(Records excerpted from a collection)
*** Block opens ***

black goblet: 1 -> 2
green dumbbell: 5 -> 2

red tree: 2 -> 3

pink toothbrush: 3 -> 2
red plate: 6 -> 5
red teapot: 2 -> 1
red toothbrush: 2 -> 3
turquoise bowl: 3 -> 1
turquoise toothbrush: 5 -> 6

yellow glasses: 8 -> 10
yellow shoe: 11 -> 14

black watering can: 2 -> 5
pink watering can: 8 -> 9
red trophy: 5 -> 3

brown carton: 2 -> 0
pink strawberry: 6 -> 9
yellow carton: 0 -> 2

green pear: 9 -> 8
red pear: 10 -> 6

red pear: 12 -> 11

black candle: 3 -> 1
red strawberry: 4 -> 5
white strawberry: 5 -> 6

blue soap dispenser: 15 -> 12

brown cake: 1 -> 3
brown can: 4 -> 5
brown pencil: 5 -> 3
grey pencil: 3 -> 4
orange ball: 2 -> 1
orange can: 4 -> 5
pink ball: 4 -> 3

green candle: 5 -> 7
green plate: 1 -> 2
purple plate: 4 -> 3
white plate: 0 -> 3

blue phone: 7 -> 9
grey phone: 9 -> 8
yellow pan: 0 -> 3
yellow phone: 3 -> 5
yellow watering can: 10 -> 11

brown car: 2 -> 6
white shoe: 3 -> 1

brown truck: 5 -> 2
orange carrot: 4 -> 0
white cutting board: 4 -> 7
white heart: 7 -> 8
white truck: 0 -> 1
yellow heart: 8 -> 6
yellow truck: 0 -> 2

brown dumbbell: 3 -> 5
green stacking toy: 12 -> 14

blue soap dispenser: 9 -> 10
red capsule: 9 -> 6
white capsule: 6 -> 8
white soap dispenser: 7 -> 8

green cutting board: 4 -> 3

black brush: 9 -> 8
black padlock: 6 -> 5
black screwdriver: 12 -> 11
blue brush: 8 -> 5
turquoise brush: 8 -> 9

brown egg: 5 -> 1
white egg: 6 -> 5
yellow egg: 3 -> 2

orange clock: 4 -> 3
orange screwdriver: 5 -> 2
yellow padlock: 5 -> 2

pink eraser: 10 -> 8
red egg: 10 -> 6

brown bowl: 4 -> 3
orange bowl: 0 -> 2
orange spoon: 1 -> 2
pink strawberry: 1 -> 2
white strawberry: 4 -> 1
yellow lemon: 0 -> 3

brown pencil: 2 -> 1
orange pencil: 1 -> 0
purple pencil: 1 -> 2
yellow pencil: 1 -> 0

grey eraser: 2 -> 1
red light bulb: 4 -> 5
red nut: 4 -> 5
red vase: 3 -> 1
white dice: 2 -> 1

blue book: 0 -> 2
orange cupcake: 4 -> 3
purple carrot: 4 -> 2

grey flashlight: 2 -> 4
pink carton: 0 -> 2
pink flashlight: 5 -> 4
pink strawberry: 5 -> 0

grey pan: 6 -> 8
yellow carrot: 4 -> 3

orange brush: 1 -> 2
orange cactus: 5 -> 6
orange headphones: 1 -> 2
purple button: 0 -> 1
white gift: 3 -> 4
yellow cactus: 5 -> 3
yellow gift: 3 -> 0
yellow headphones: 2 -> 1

*** Block closes ***

Output each record exactly, leaving nothing out.

black goblet: 1 -> 2
green dumbbell: 5 -> 2

red tree: 2 -> 3

pink toothbrush: 3 -> 2
red plate: 6 -> 5
red teapot: 2 -> 1
red toothbrush: 2 -> 3
turquoise bowl: 3 -> 1
turquoise toothbrush: 5 -> 6

yellow glasses: 8 -> 10
yellow shoe: 11 -> 14

black watering can: 2 -> 5
pink watering can: 8 -> 9
red trophy: 5 -> 3

brown carton: 2 -> 0
pink strawberry: 6 -> 9
yellow carton: 0 -> 2

green pear: 9 -> 8
red pear: 10 -> 6

red pear: 12 -> 11

black candle: 3 -> 1
red strawberry: 4 -> 5
white strawberry: 5 -> 6

blue soap dispenser: 15 -> 12

brown cake: 1 -> 3
brown can: 4 -> 5
brown pencil: 5 -> 3
grey pencil: 3 -> 4
orange ball: 2 -> 1
orange can: 4 -> 5
pink ball: 4 -> 3

green candle: 5 -> 7
green plate: 1 -> 2
purple plate: 4 -> 3
white plate: 0 -> 3

blue phone: 7 -> 9
grey phone: 9 -> 8
yellow pan: 0 -> 3
yellow phone: 3 -> 5
yellow watering can: 10 -> 11

brown car: 2 -> 6
white shoe: 3 -> 1

brown truck: 5 -> 2
orange carrot: 4 -> 0
white cutting board: 4 -> 7
white heart: 7 -> 8
white truck: 0 -> 1
yellow heart: 8 -> 6
yellow truck: 0 -> 2

brown dumbbell: 3 -> 5
green stacking toy: 12 -> 14

blue soap dispenser: 9 -> 10
red capsule: 9 -> 6
white capsule: 6 -> 8
white soap dispenser: 7 -> 8

green cutting board: 4 -> 3

black brush: 9 -> 8
black padlock: 6 -> 5
black screwdriver: 12 -> 11
blue brush: 8 -> 5
turquoise brush: 8 -> 9

brown egg: 5 -> 1
white egg: 6 -> 5
yellow egg: 3 -> 2

orange clock: 4 -> 3
orange screwdriver: 5 -> 2
yellow padlock: 5 -> 2

pink eraser: 10 -> 8
red egg: 10 -> 6

brown bowl: 4 -> 3
orange bowl: 0 -> 2
orange spoon: 1 -> 2
pink strawberry: 1 -> 2
white strawberry: 4 -> 1
yellow lemon: 0 -> 3

brown pencil: 2 -> 1
orange pencil: 1 -> 0
purple pencil: 1 -> 2
yellow pencil: 1 -> 0

grey eraser: 2 -> 1
red light bulb: 4 -> 5
red nut: 4 -> 5
red vase: 3 -> 1
white dice: 2 -> 1

blue book: 0 -> 2
orange cupcake: 4 -> 3
purple carrot: 4 -> 2

grey flashlight: 2 -> 4
pink carton: 0 -> 2
pink flashlight: 5 -> 4
pink strawberry: 5 -> 0

grey pan: 6 -> 8
yellow carrot: 4 -> 3

orange brush: 1 -> 2
orange cactus: 5 -> 6
orange headphones: 1 -> 2
purple button: 0 -> 1
white gift: 3 -> 4
yellow cactus: 5 -> 3
yellow gift: 3 -> 0
yellow headphones: 2 -> 1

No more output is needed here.